WORK ITEM: Each entry below must come back exactly as written, without its pictures.

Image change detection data
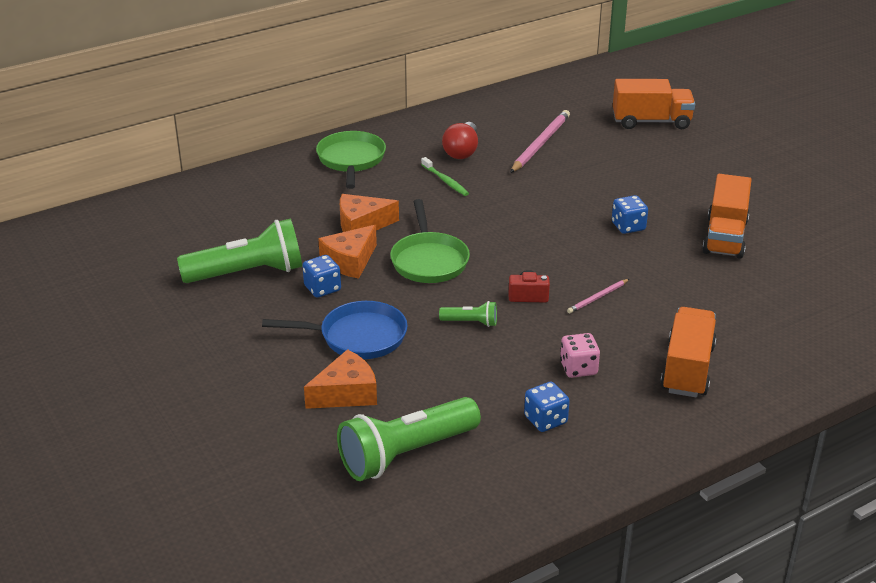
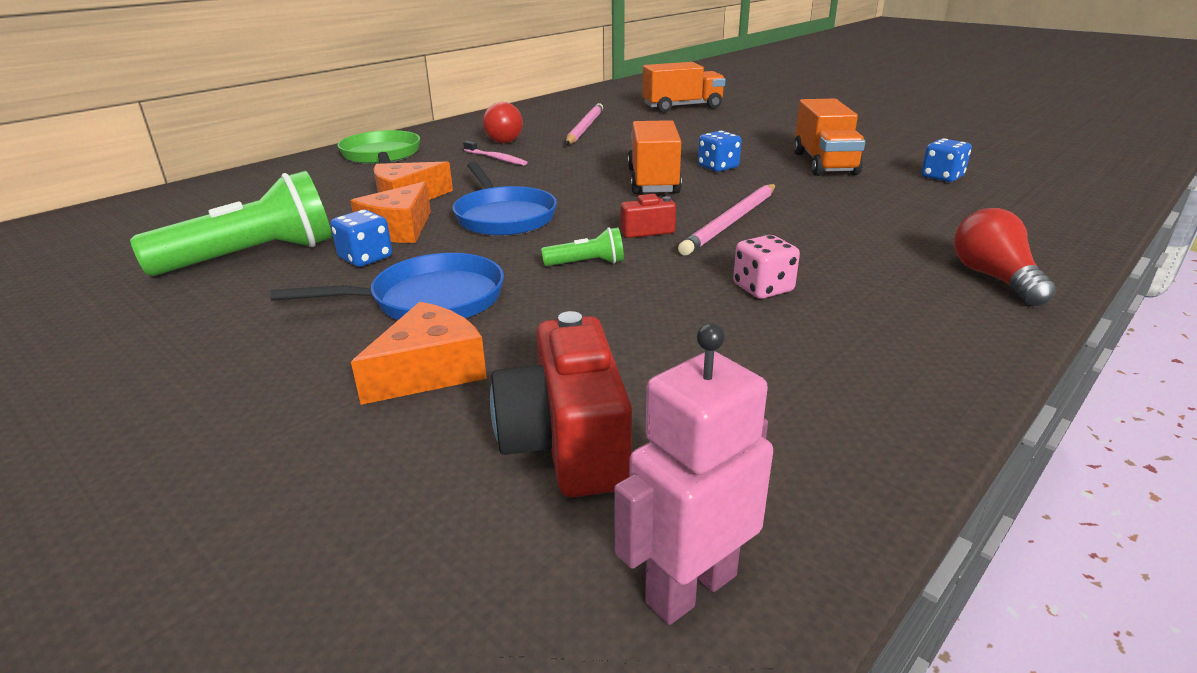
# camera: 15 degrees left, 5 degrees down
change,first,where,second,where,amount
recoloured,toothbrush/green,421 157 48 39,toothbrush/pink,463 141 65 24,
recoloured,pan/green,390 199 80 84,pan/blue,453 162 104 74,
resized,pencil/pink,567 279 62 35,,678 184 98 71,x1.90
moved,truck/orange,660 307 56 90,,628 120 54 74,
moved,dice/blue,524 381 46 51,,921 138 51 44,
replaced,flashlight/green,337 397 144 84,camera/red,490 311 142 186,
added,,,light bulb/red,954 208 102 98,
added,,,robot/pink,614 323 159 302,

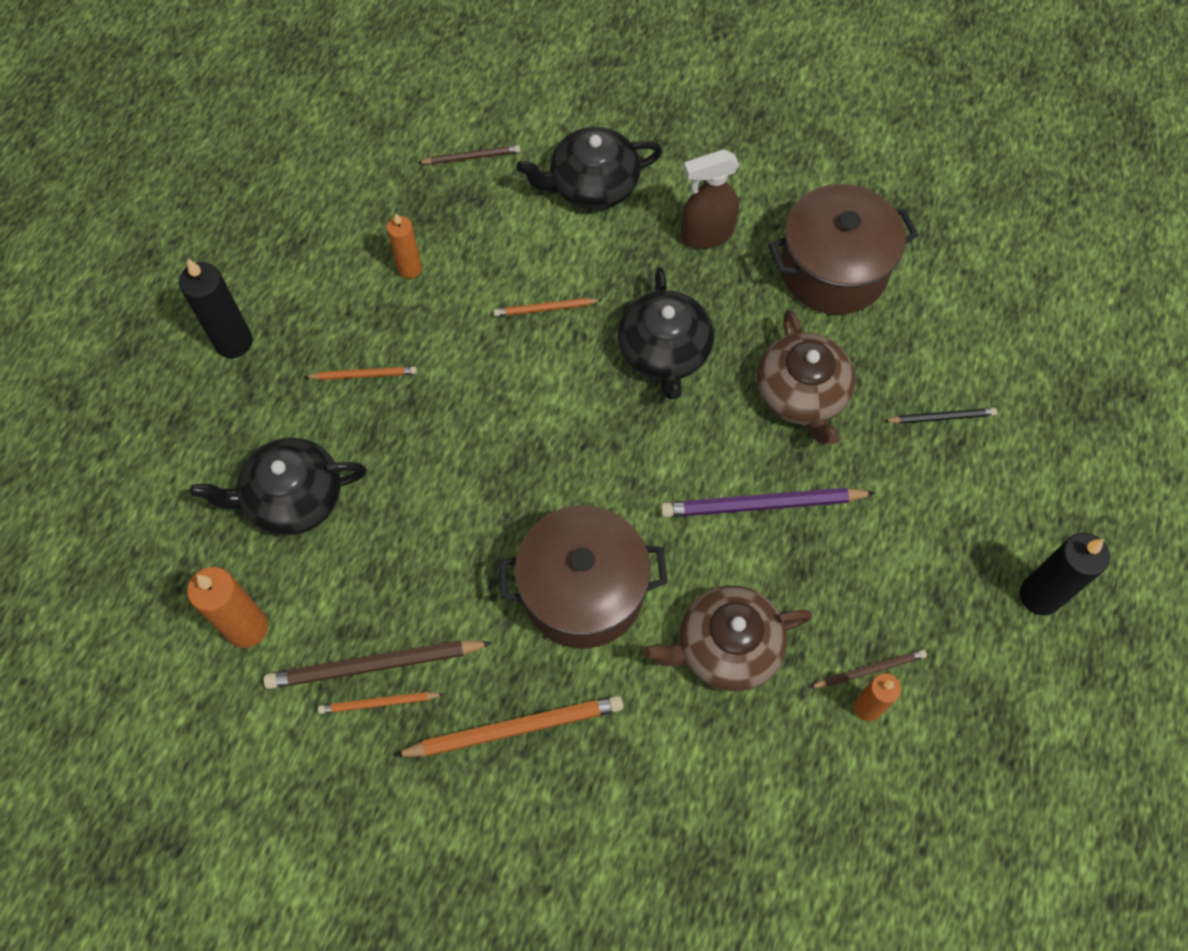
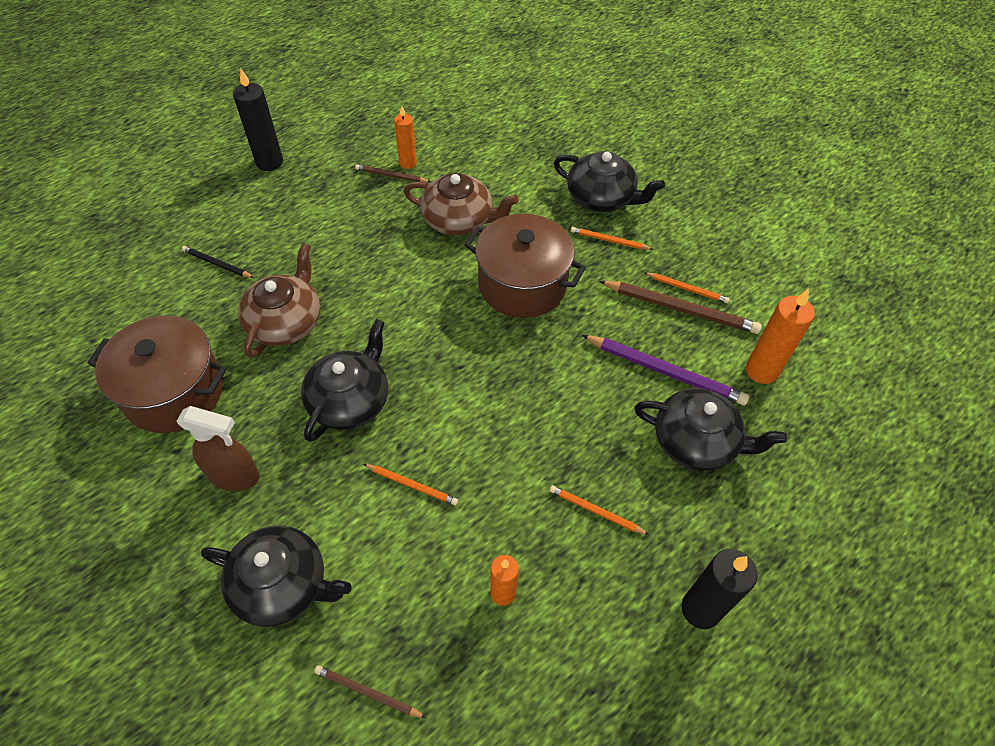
# camera: 150 degrees left, 10 degrees down
change,first,where,second,where,amount
moved,pencil/purple,660 488 215 29,,582 335 167 71,
resized,pencil/orange,393 695 231 62,,571 227 81 23,x0.55
added,,,teapot/black,554 151 111 61,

WRITTEN REPLY:
# camera: 15 degrees left, 5 degrees down
change,first,where,second,where,amount
recoloured,toothbrush/green,421 157 48 39,toothbrush/pink,463 141 65 24,
recoloured,pan/green,390 199 80 84,pan/blue,453 162 104 74,
resized,pencil/pink,567 279 62 35,,678 184 98 71,x1.90
moved,truck/orange,660 307 56 90,,628 120 54 74,
moved,dice/blue,524 381 46 51,,921 138 51 44,
replaced,flashlight/green,337 397 144 84,camera/red,490 311 142 186,
added,,,light bulb/red,954 208 102 98,
added,,,robot/pink,614 323 159 302,

# camera: 150 degrees left, 10 degrees down
change,first,where,second,where,amount
moved,pencil/purple,660 488 215 29,,582 335 167 71,
resized,pencil/orange,393 695 231 62,,571 227 81 23,x0.55
added,,,teapot/black,554 151 111 61,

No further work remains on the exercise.